### [Input material]
****

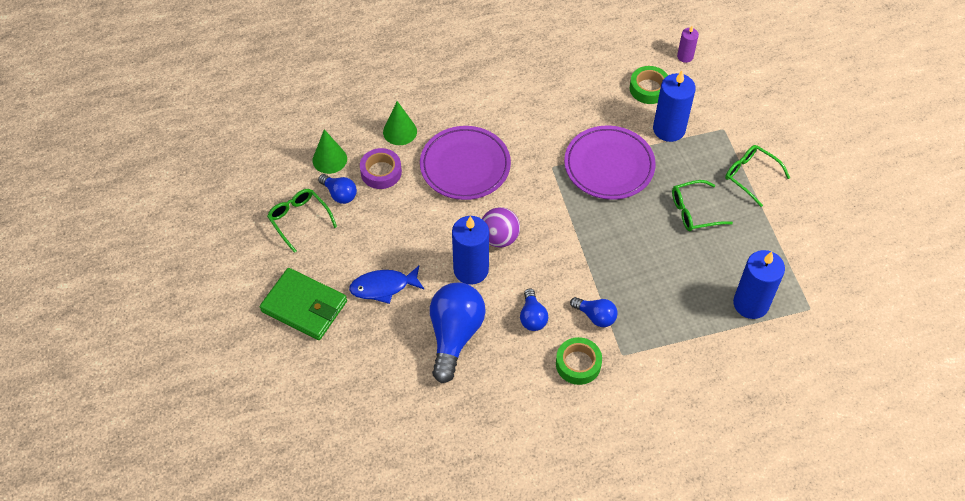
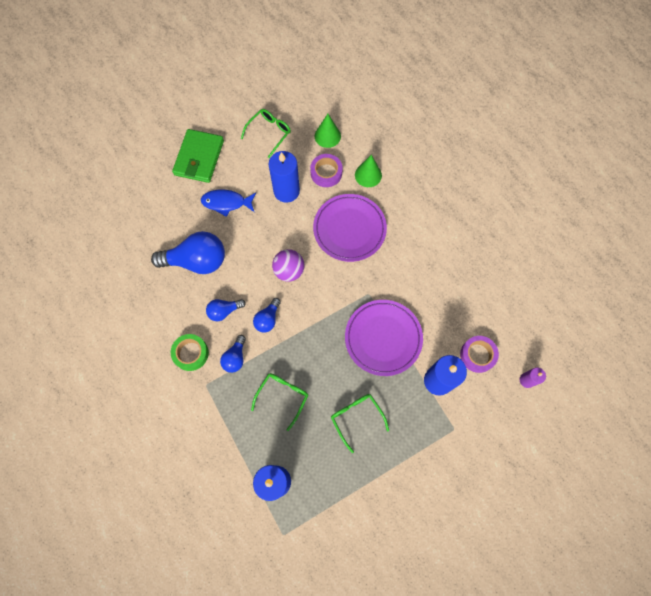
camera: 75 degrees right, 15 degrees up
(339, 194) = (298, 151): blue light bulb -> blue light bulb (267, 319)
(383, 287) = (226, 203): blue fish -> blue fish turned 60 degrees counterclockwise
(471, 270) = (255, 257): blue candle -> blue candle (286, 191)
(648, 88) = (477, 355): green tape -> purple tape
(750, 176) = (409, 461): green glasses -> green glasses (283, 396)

****

### [Your objective]
Could you set down the records above word for word, without any of the pictures?

### [Task answer]
camera: 75 degrees right, 15 degrees up
(339, 194) = (298, 151): blue light bulb -> blue light bulb (267, 319)
(383, 287) = (226, 203): blue fish -> blue fish turned 60 degrees counterclockwise
(471, 270) = (255, 257): blue candle -> blue candle (286, 191)
(648, 88) = (477, 355): green tape -> purple tape
(750, 176) = (409, 461): green glasses -> green glasses (283, 396)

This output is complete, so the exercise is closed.